Your objective:
Take the line that contains "green zubivak [761, 393]" and each line after it to the end of the data below, and set them down exactly, omitting pictures.

Data for processing:
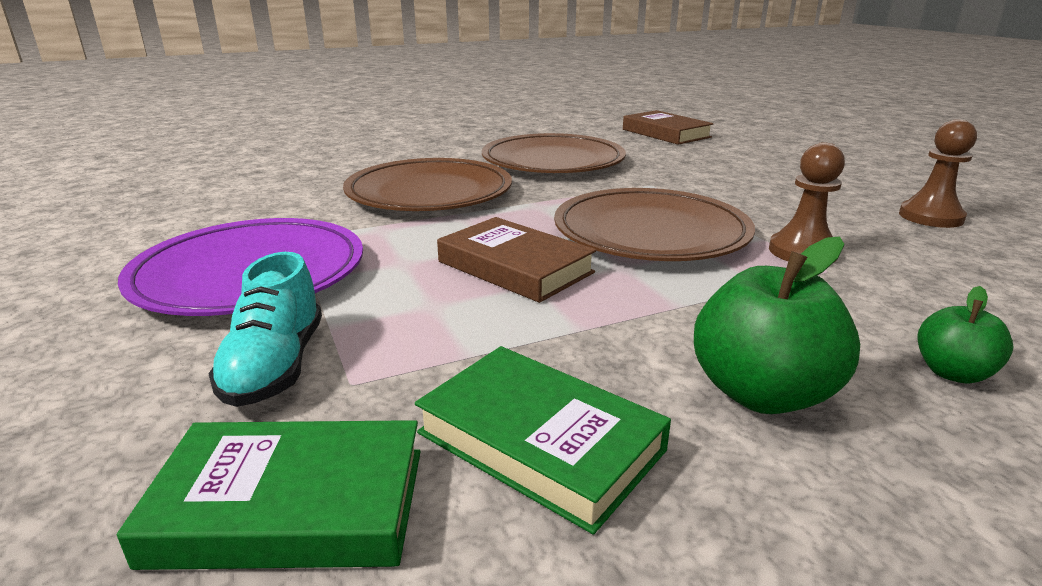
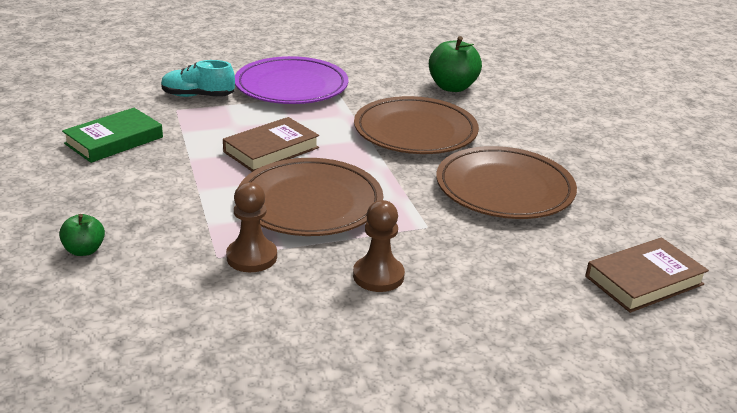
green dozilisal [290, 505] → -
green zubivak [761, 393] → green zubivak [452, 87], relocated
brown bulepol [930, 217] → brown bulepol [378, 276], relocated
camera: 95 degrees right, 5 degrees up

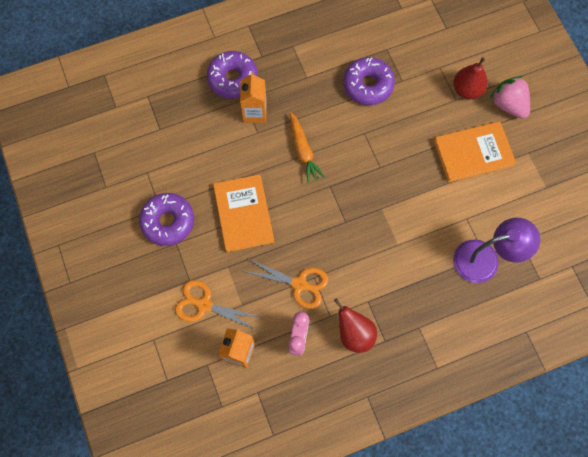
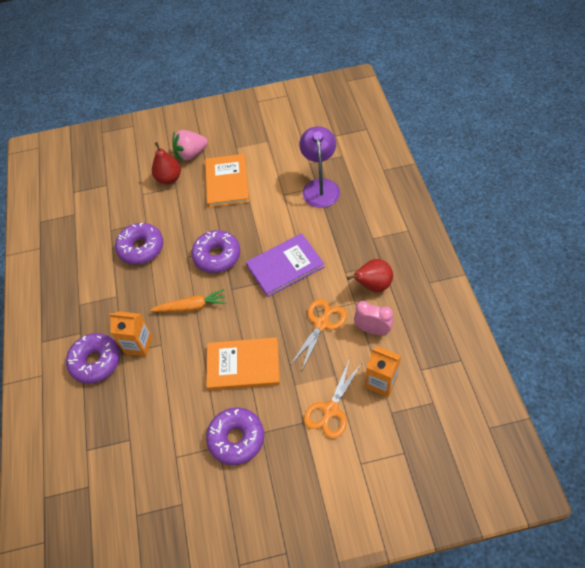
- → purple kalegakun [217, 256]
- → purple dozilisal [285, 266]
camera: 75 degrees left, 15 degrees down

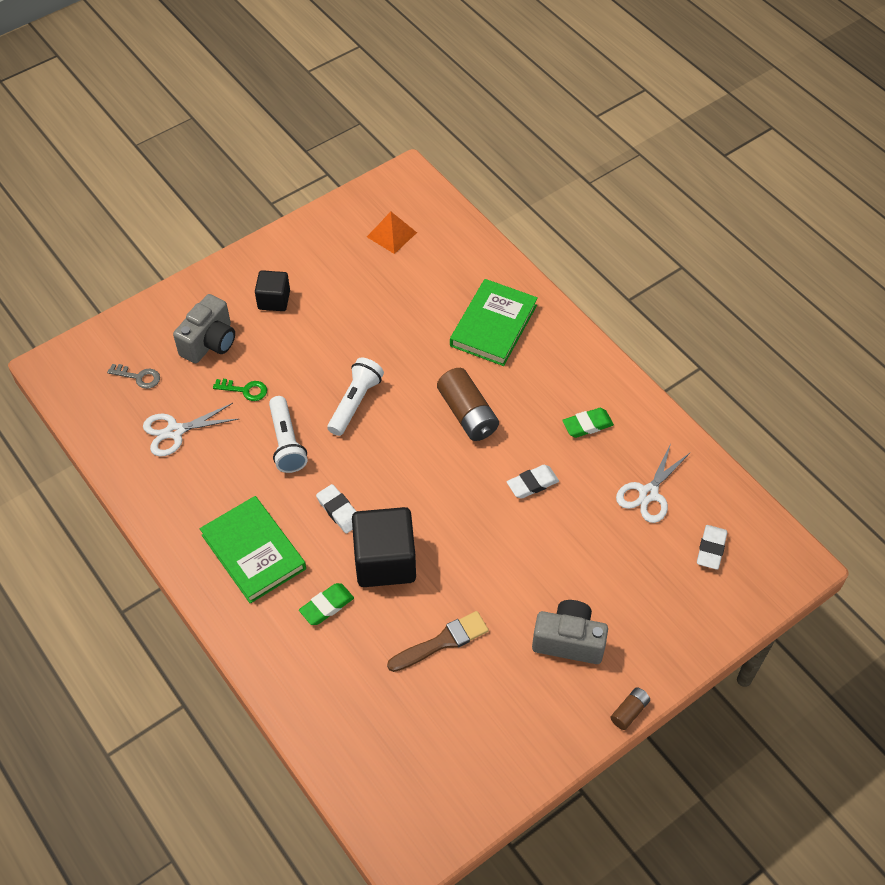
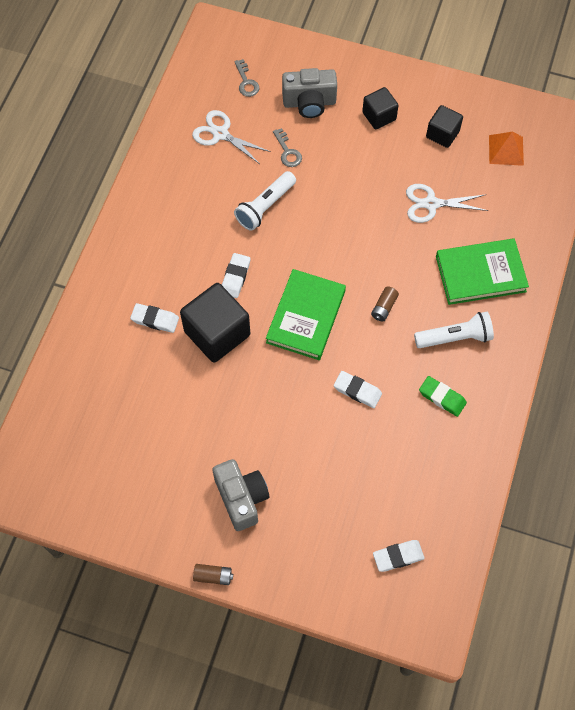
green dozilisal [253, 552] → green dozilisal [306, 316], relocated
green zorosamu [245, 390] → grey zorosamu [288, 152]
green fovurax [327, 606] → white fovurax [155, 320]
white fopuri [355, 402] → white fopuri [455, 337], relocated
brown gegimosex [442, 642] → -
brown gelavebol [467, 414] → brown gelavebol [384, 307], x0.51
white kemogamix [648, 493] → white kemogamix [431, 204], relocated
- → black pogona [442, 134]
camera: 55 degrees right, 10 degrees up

Exercise answer:
green zubivak [761, 393] → green zubivak [452, 87], relocated
brown bulepol [930, 217] → brown bulepol [378, 276], relocated
camera: 95 degrees right, 5 degrees up

- → purple kalegakun [217, 256]
- → purple dozilisal [285, 266]
camera: 75 degrees left, 15 degrees down

green dozilisal [253, 552] → green dozilisal [306, 316], relocated
green zorosamu [245, 390] → grey zorosamu [288, 152]
green fovurax [327, 606] → white fovurax [155, 320]
white fopuri [355, 402] → white fopuri [455, 337], relocated
brown gegimosex [442, 642] → -
brown gelavebol [467, 414] → brown gelavebol [384, 307], x0.51
white kemogamix [648, 493] → white kemogamix [431, 204], relocated
- → black pogona [442, 134]
camera: 55 degrees right, 10 degrees up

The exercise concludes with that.